▸ **WHAT THE EXERCISE ASKS**: Look through the records below and copy each line that includes the word "purple".

▸ **MATERIAL TO PROCESS**:

• • • • • • •

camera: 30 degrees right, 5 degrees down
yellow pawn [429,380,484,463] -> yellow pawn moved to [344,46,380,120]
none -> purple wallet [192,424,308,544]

• • • • • • •

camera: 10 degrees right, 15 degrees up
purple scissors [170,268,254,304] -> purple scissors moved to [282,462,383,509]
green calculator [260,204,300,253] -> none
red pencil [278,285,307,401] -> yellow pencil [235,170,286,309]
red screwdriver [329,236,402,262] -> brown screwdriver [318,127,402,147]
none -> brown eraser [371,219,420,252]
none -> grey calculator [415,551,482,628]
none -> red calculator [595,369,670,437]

• • • • • • •

▸ **SOLVED EXERCISE**:
none -> purple wallet [192,424,308,544]
purple scissors [170,268,254,304] -> purple scissors moved to [282,462,383,509]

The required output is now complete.